(Object correspondence data)
..............................
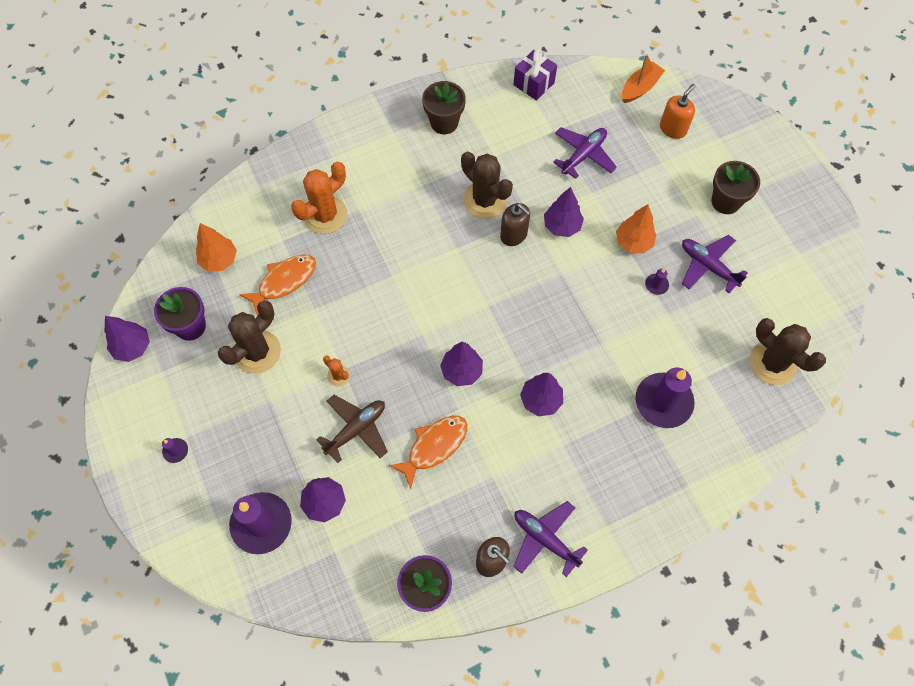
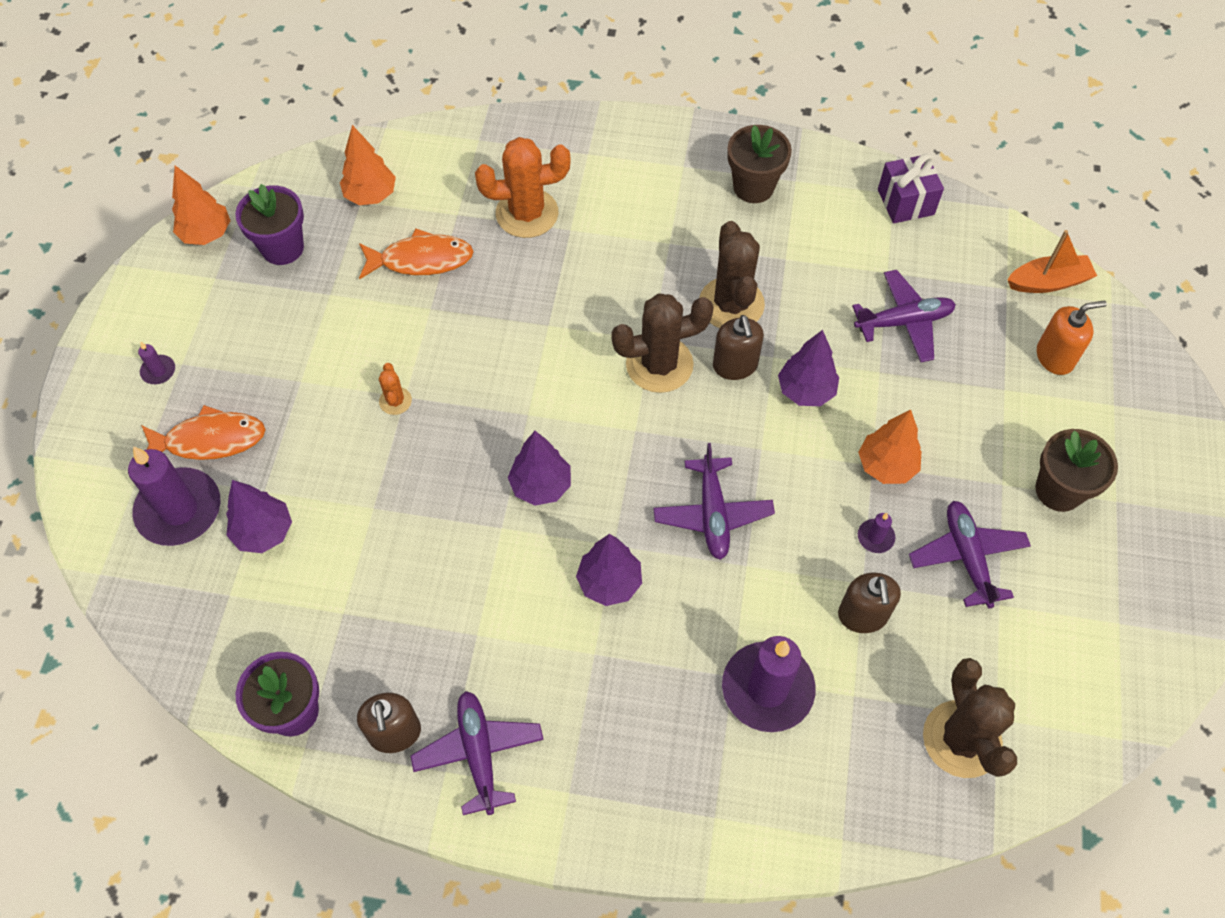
camera: 35 degrees right, 5 degrees down
(133, 347) = (207, 234): purple tree -> orange tree
(257, 352) = (329, 318): brown cactus -> brown cactus (659, 364)
(356, 429) = (365, 474): brown plane -> none
(434, 447) = (437, 552): orange fish -> orange fish (210, 440)
(565, 326) = (712, 514): none -> purple plane
(680, 331) = (862, 615): none -> brown soap dispenser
..............................
*Action item*: Please write out, exactly as they appear, the line that contains "(257, 352) = (329, 318): brown" and every line after it up to the end of the entries above, and no others.

*Output below*:
(257, 352) = (329, 318): brown cactus -> brown cactus (659, 364)
(356, 429) = (365, 474): brown plane -> none
(434, 447) = (437, 552): orange fish -> orange fish (210, 440)
(565, 326) = (712, 514): none -> purple plane
(680, 331) = (862, 615): none -> brown soap dispenser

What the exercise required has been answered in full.